(Stored data)
>>>
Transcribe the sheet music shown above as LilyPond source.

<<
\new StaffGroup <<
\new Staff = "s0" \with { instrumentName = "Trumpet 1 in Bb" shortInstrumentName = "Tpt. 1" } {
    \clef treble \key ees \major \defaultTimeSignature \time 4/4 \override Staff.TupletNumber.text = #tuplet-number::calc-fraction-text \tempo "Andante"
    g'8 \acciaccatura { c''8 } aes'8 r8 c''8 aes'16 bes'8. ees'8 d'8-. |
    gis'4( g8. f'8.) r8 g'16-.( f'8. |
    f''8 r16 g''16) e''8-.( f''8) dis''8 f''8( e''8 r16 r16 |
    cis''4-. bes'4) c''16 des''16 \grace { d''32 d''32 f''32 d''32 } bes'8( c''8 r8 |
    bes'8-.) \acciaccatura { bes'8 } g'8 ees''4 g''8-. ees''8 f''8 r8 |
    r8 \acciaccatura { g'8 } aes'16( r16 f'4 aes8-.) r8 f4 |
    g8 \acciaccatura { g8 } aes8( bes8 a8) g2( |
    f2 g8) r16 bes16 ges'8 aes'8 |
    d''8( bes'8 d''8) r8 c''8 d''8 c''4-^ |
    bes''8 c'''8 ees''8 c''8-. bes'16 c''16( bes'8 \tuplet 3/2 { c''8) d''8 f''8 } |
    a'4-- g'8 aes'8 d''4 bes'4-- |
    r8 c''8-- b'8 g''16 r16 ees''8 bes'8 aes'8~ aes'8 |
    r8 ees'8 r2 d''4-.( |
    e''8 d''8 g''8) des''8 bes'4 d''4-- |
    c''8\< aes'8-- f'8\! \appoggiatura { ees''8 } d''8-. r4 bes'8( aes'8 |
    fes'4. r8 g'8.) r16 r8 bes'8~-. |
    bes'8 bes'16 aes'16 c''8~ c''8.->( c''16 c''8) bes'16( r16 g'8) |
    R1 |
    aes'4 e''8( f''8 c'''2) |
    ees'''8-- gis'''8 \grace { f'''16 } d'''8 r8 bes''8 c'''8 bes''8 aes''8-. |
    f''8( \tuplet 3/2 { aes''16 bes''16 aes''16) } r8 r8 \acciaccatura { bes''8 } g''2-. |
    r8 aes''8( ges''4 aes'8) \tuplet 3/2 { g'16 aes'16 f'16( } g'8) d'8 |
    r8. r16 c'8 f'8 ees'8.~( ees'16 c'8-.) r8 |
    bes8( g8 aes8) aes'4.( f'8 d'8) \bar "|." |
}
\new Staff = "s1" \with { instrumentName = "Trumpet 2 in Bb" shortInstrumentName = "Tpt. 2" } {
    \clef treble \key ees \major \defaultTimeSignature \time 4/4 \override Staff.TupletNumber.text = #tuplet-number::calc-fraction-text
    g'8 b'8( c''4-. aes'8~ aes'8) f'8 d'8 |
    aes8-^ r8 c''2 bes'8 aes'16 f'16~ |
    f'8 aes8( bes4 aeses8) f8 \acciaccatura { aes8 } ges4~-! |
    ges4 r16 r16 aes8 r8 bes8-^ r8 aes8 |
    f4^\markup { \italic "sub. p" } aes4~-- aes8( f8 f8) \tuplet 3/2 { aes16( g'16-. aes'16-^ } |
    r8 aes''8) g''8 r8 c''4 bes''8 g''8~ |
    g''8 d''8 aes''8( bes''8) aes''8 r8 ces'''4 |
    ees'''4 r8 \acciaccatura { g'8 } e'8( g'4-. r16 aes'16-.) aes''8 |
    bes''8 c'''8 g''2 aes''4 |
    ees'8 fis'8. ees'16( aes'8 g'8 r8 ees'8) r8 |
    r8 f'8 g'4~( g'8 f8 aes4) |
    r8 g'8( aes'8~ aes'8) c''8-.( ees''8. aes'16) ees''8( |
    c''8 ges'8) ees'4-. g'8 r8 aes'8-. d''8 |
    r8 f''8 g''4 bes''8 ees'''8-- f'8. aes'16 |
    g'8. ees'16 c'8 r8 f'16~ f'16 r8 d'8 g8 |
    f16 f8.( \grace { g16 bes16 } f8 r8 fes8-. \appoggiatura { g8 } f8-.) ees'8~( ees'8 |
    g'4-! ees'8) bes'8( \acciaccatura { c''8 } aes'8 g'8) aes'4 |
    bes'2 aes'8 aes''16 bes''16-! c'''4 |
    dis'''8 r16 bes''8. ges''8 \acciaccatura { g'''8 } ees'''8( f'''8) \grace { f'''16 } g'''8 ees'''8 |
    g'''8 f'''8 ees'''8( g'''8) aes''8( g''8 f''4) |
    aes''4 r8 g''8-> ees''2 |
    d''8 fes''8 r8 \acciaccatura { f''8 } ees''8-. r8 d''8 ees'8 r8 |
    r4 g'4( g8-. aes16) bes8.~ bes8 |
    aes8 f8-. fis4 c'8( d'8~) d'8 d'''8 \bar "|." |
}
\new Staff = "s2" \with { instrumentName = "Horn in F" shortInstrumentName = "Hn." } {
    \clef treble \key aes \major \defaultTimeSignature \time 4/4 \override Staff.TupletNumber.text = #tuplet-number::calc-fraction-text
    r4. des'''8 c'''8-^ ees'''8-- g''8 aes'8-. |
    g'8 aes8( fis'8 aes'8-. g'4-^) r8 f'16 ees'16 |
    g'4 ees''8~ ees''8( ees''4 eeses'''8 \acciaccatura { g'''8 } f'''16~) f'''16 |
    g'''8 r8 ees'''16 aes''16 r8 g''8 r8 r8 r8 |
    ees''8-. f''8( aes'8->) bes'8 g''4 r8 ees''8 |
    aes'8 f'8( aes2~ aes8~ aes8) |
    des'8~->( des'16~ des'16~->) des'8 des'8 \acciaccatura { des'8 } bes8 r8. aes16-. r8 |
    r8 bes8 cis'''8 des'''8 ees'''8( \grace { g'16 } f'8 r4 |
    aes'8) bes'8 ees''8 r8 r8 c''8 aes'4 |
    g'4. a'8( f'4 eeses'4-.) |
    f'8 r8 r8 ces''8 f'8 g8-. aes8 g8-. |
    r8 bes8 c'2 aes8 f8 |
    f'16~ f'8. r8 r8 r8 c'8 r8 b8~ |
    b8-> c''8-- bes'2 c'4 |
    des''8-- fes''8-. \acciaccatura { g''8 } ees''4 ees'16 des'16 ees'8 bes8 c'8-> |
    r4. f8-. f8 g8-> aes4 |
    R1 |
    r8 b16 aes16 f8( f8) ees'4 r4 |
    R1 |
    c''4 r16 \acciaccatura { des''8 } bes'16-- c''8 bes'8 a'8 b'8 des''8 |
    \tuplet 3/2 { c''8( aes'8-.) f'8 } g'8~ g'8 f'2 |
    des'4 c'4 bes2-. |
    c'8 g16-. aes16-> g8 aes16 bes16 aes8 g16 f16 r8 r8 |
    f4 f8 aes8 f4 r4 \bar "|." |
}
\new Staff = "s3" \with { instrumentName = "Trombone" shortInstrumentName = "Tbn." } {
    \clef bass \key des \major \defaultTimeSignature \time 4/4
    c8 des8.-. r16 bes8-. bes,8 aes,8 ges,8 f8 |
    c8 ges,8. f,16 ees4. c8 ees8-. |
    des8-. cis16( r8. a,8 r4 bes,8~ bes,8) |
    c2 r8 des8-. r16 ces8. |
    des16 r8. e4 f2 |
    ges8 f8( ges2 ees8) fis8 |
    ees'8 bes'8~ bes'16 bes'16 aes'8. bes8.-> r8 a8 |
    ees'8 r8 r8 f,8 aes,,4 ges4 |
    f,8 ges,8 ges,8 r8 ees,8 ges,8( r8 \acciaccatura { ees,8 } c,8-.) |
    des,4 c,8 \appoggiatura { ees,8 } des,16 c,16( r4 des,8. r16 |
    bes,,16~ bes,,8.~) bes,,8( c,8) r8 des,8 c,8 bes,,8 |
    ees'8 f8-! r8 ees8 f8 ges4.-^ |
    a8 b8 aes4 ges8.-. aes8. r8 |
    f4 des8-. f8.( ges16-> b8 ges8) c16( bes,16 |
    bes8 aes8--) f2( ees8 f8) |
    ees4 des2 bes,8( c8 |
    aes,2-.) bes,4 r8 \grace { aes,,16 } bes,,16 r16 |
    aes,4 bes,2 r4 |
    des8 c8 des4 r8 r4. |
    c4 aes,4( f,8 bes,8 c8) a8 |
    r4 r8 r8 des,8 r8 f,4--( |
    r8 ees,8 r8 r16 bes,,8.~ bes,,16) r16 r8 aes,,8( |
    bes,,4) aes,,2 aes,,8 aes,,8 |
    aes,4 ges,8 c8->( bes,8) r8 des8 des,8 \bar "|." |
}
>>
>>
<<<
● Goal of the exercise
Pull out every line of the listing that contains the string "shortInstrumentName".

● Exercise response
\new Staff = "s0" \with { instrumentName = "Trumpet 1 in Bb" shortInstrumentName = "Tpt. 1" } {
\new Staff = "s1" \with { instrumentName = "Trumpet 2 in Bb" shortInstrumentName = "Tpt. 2" } {
\new Staff = "s2" \with { instrumentName = "Horn in F" shortInstrumentName = "Hn." } {
\new Staff = "s3" \with { instrumentName = "Trombone" shortInstrumentName = "Tbn." } {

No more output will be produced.